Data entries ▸
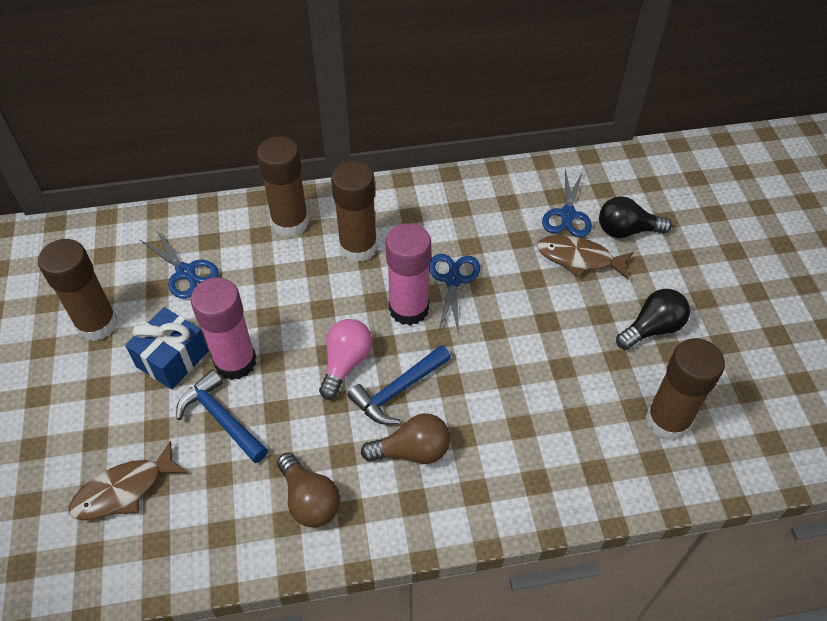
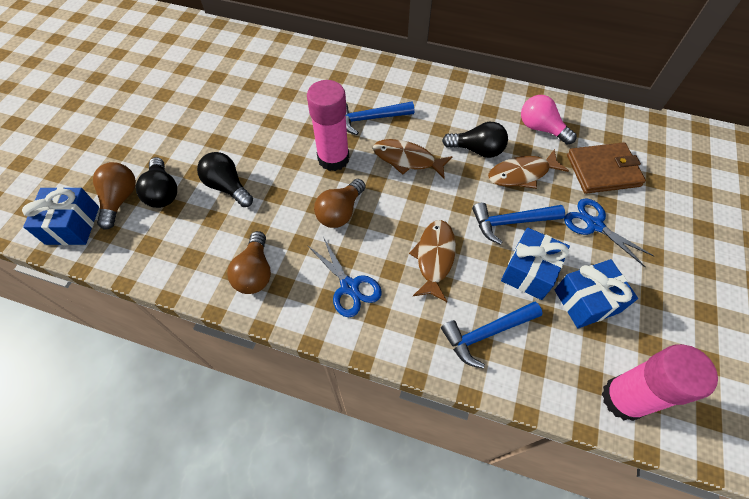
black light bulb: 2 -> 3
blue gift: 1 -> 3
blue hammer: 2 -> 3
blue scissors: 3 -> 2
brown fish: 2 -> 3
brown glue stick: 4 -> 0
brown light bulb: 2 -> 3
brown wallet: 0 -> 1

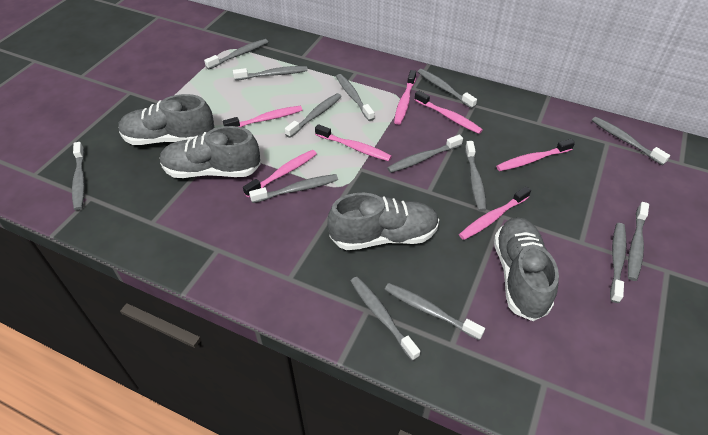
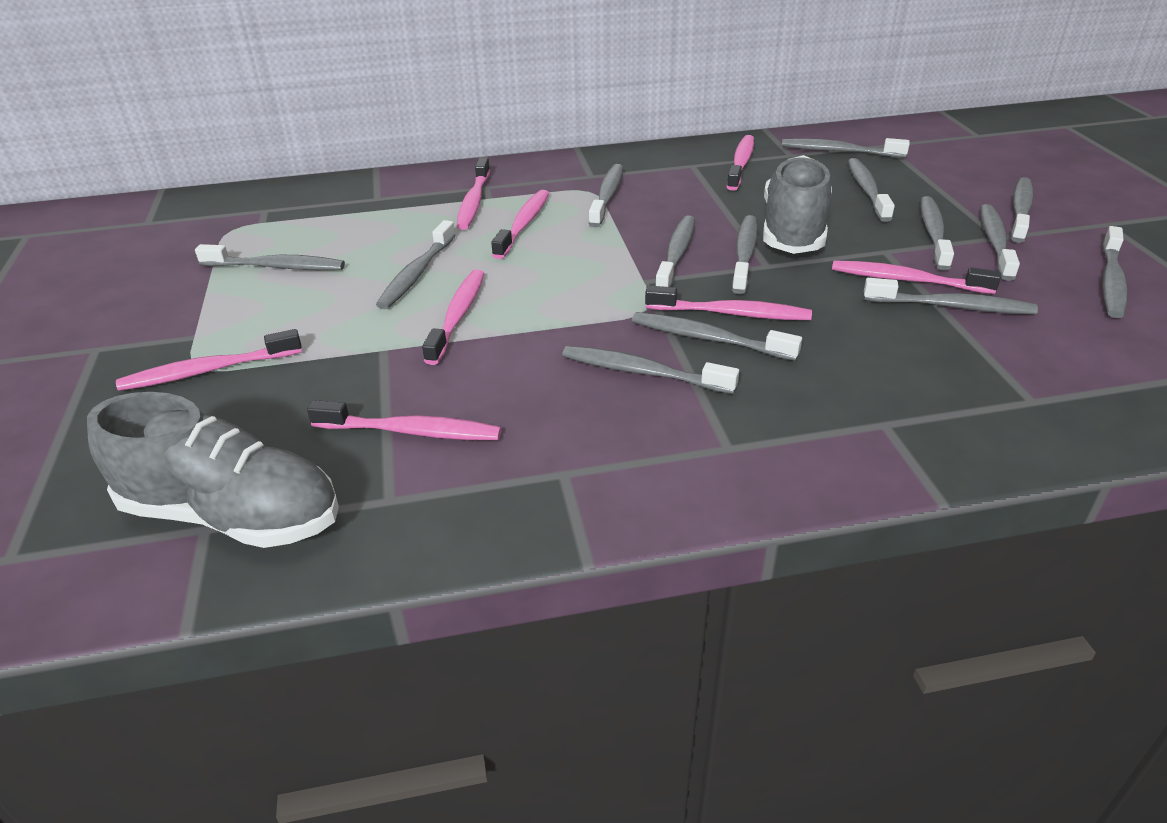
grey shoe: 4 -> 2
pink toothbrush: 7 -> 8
--
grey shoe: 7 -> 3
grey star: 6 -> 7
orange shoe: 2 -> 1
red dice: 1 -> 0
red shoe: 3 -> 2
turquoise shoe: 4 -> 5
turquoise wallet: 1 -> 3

Your objective ▸ Read through the entries above, and wherever a line holds the string "wallet", copy it.

Task output ▸
brown wallet: 0 -> 1
turquoise wallet: 1 -> 3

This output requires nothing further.